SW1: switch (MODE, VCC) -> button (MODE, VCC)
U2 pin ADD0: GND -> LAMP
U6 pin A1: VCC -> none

--

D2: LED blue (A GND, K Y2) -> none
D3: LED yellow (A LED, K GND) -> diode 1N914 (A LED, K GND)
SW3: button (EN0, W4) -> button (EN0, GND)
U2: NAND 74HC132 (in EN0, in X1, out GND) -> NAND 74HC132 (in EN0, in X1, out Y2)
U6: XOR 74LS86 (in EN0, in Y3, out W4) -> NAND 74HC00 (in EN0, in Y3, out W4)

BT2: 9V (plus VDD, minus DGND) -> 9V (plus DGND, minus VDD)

--

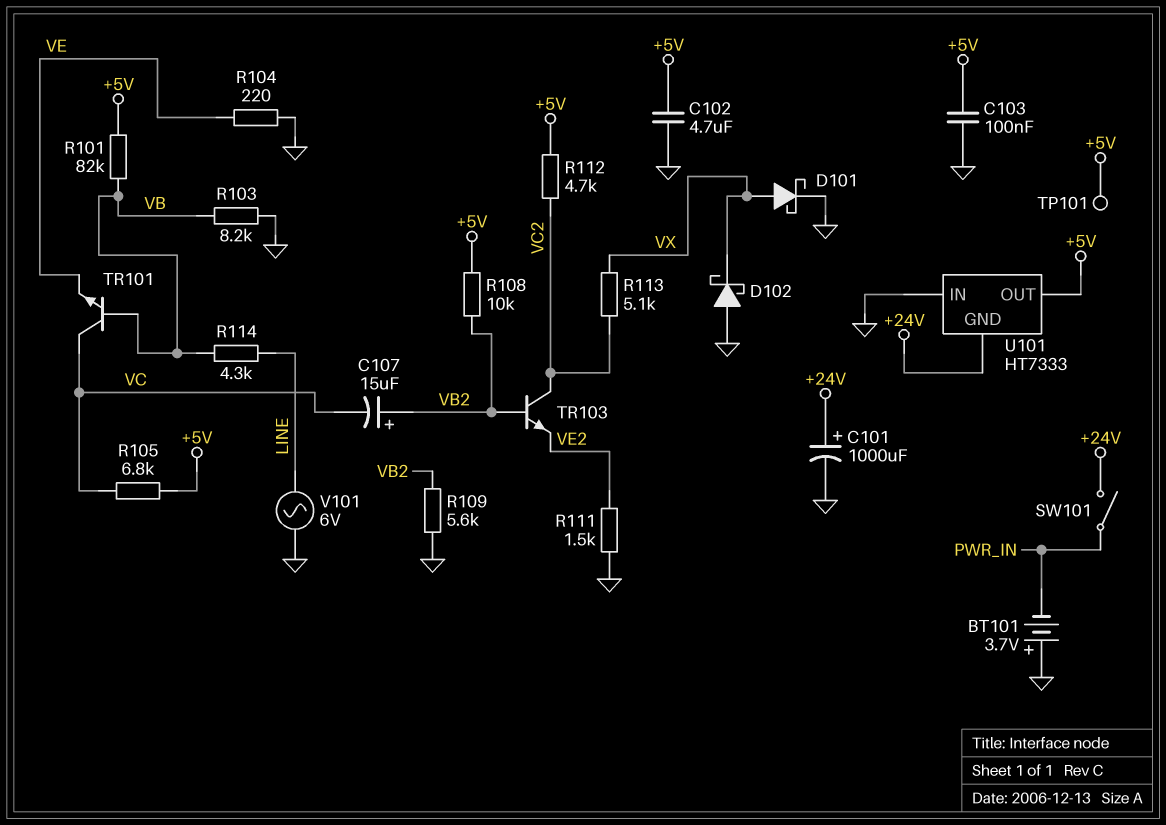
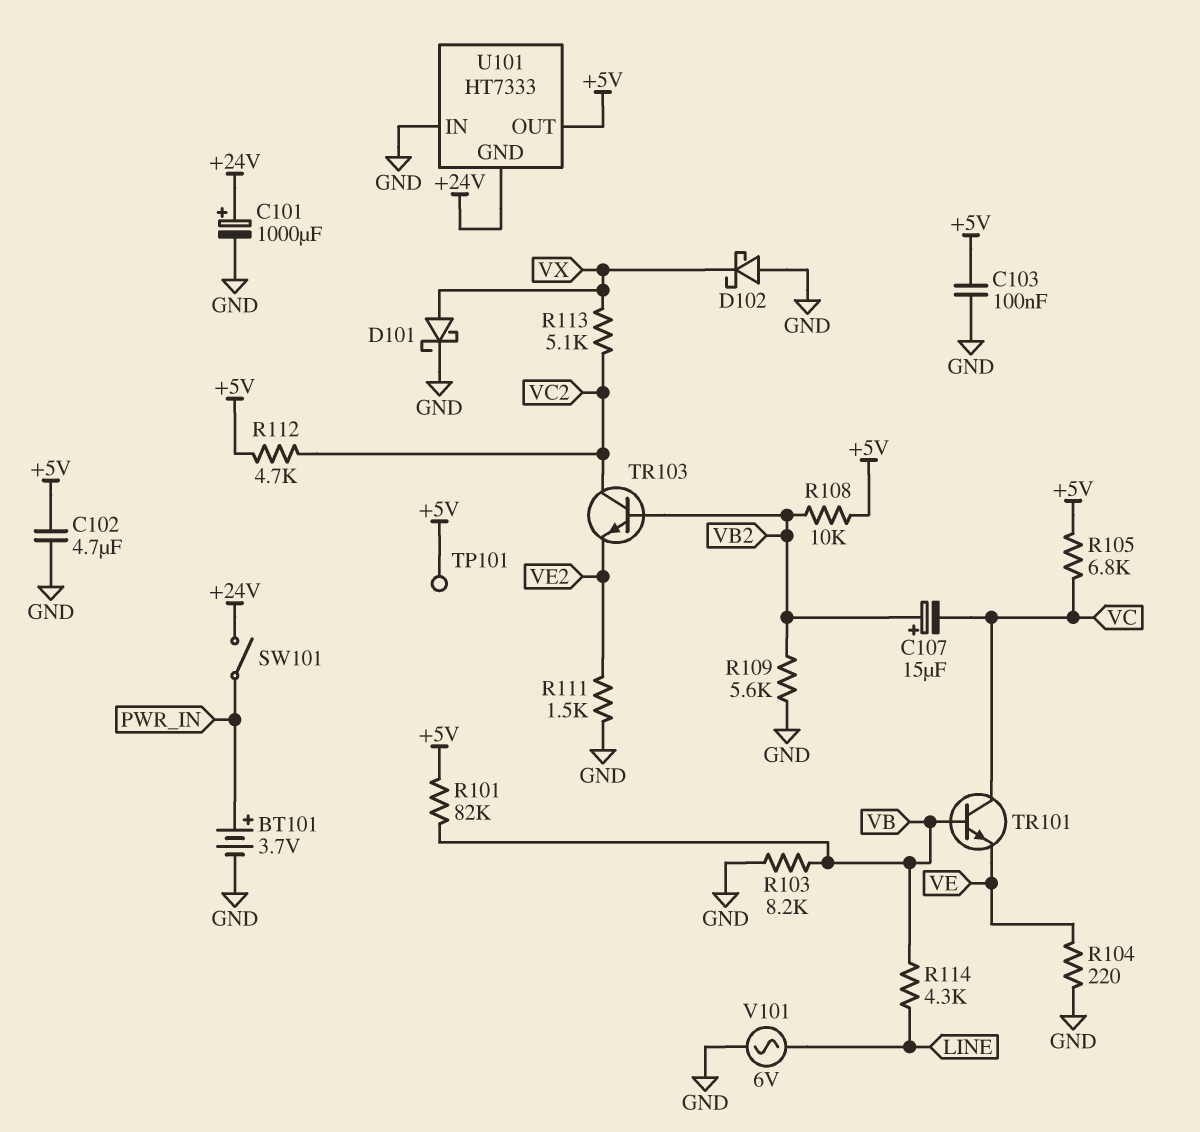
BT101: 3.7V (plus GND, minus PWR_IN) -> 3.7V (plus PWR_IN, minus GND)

TASK GOAL: Go through the listing above and write out exactly the lines starting with the one holding "U6: XOR 74LS86" and running through the one holding "BT2: 9V (plus", ends included, and no others.

WRITTEN ANSWER:
U6: XOR 74LS86 (in EN0, in Y3, out W4) -> NAND 74HC00 (in EN0, in Y3, out W4)

BT2: 9V (plus VDD, minus DGND) -> 9V (plus DGND, minus VDD)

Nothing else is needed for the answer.